Dataset items >>
====

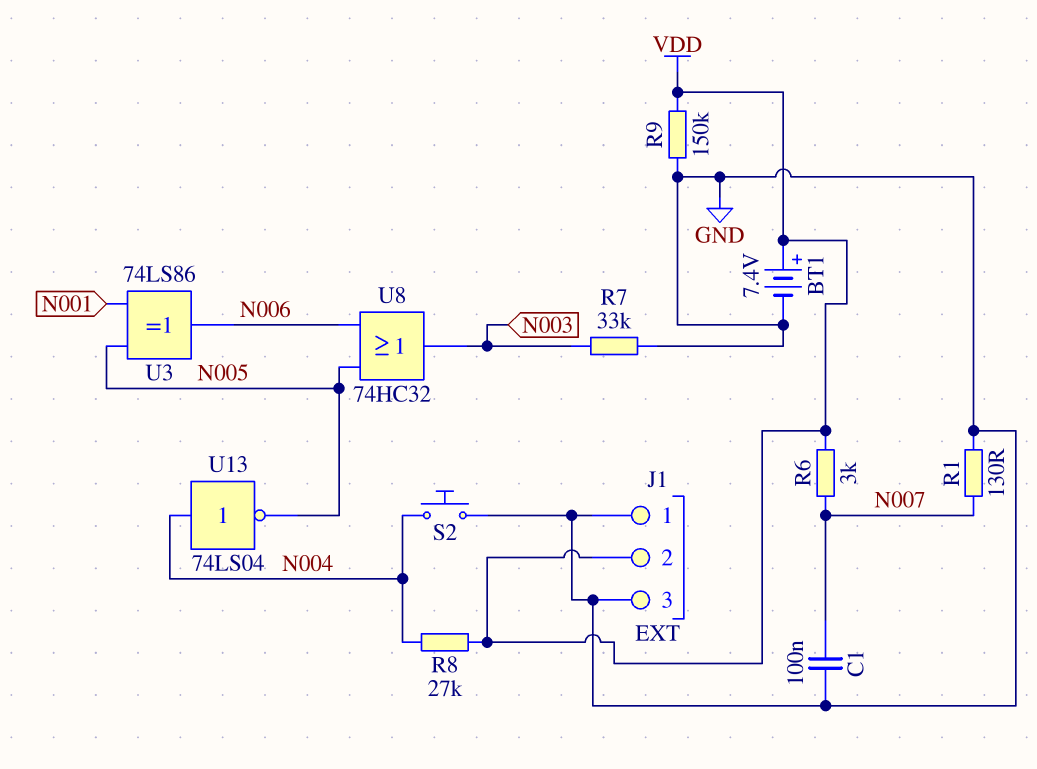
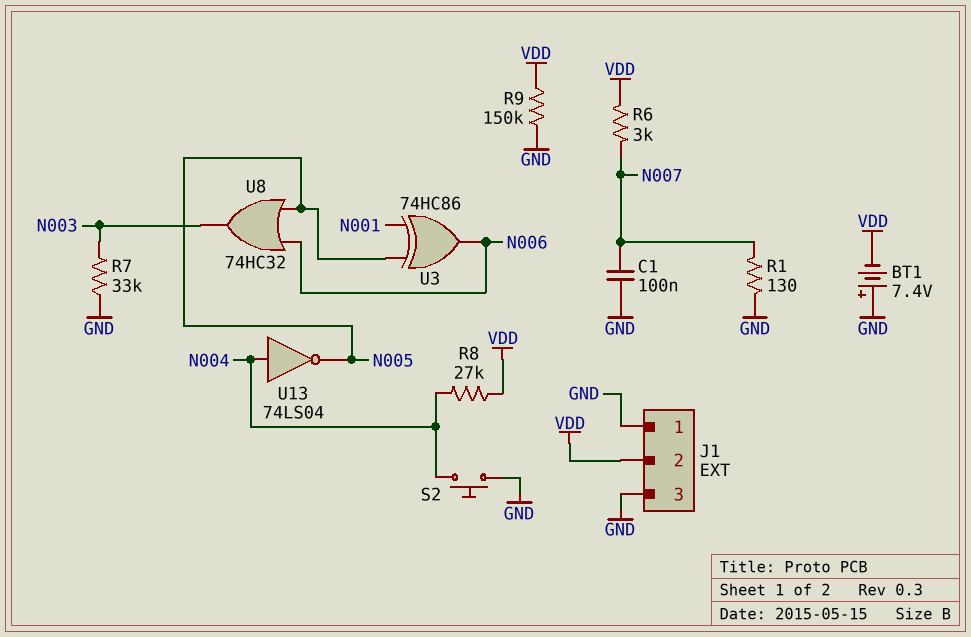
BT1: 7.4V (plus VDD, minus GND) -> 7.4V (plus GND, minus VDD)
U3: XOR 74LS86 (in N001, in N005, out N006) -> XOR 74HC86 (in N001, in N005, out N006)

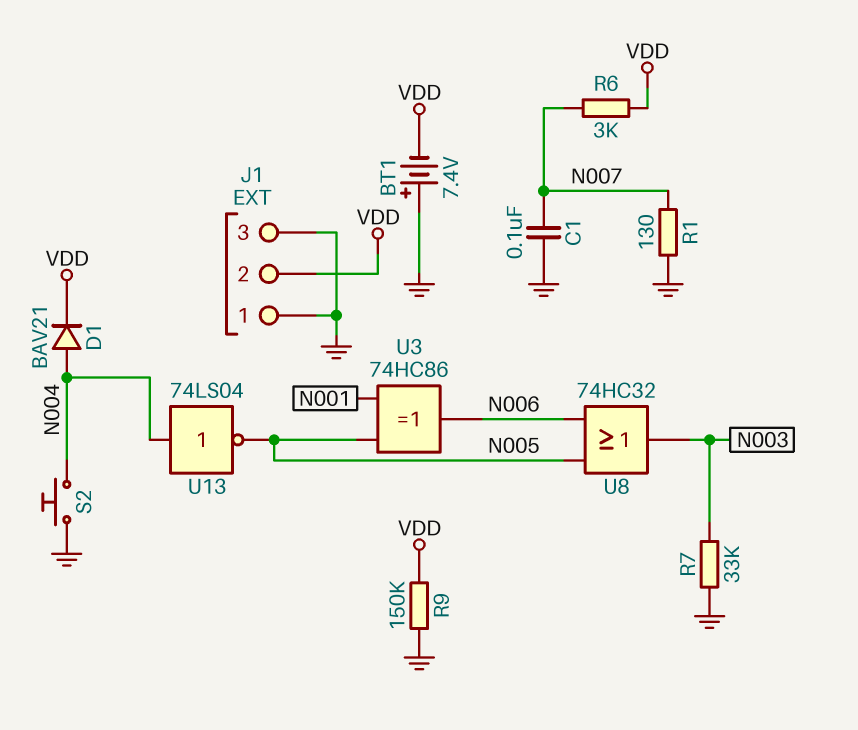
D1: none -> diode BAV21 (A N004, K VDD)
R8: 27k (N004, VDD) -> none

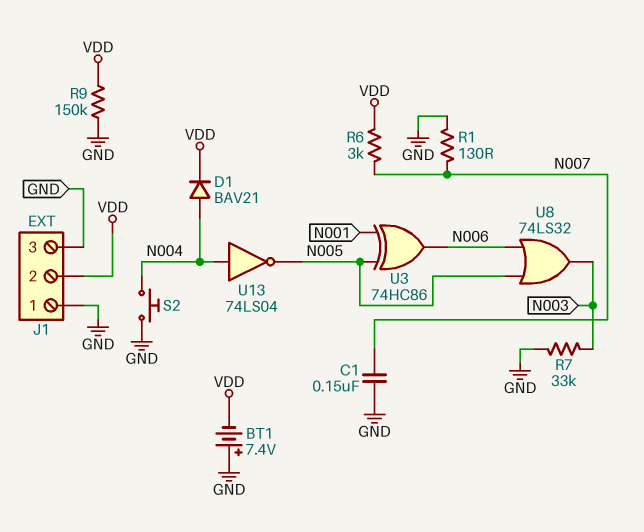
C1: 100nF (GND, N007) -> 150nF (GND, N007)
U8: OR 74HC32 (in N005, in N006, out N003) -> OR 74LS32 (in N005, in N006, out N003)

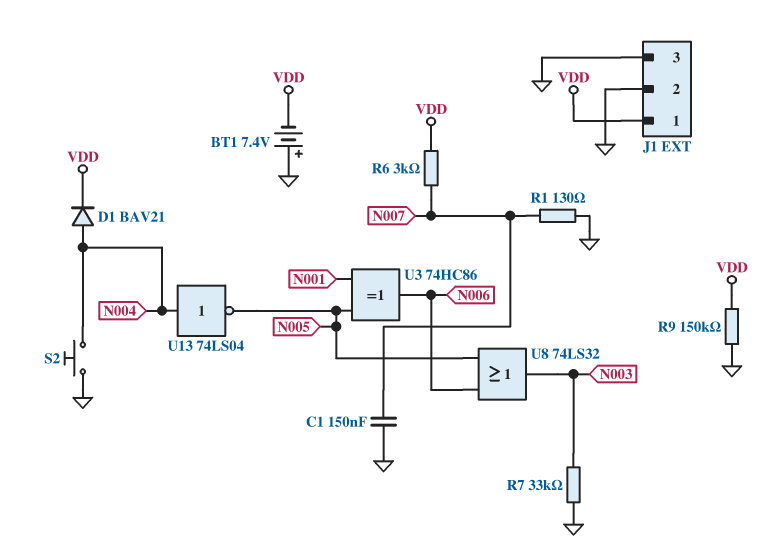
J1 pin 1: GND -> VDD
J1 pin 2: VDD -> GND

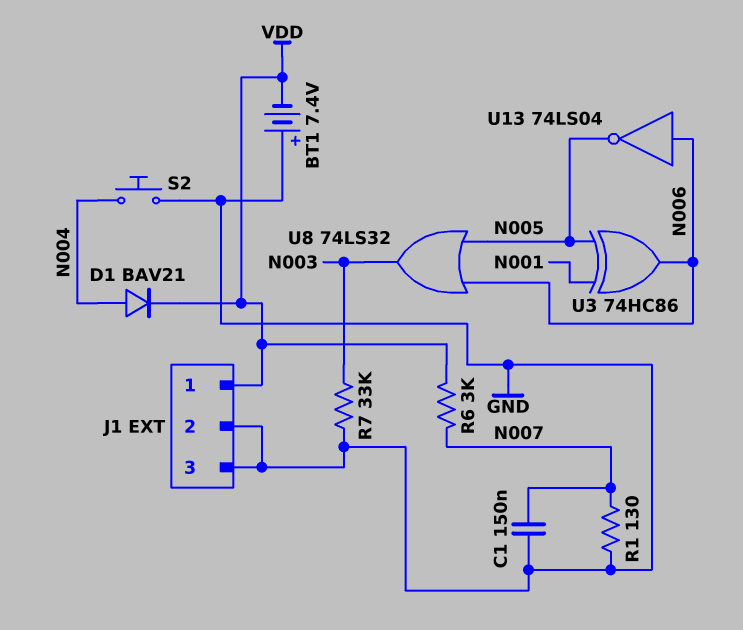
R9: 150k (GND, VDD) -> none
U13: NOT 74LS04 (in N004, out N005) -> NOT 74LS04 (in N006, out N005)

====

What the exercise asks >> A faithful copy of the data above is wanted, with every image left out.

Expected output >>
BT1: 7.4V (plus VDD, minus GND) -> 7.4V (plus GND, minus VDD)
U3: XOR 74LS86 (in N001, in N005, out N006) -> XOR 74HC86 (in N001, in N005, out N006)

D1: none -> diode BAV21 (A N004, K VDD)
R8: 27k (N004, VDD) -> none

C1: 100nF (GND, N007) -> 150nF (GND, N007)
U8: OR 74HC32 (in N005, in N006, out N003) -> OR 74LS32 (in N005, in N006, out N003)

J1 pin 1: GND -> VDD
J1 pin 2: VDD -> GND

R9: 150k (GND, VDD) -> none
U13: NOT 74LS04 (in N004, out N005) -> NOT 74LS04 (in N006, out N005)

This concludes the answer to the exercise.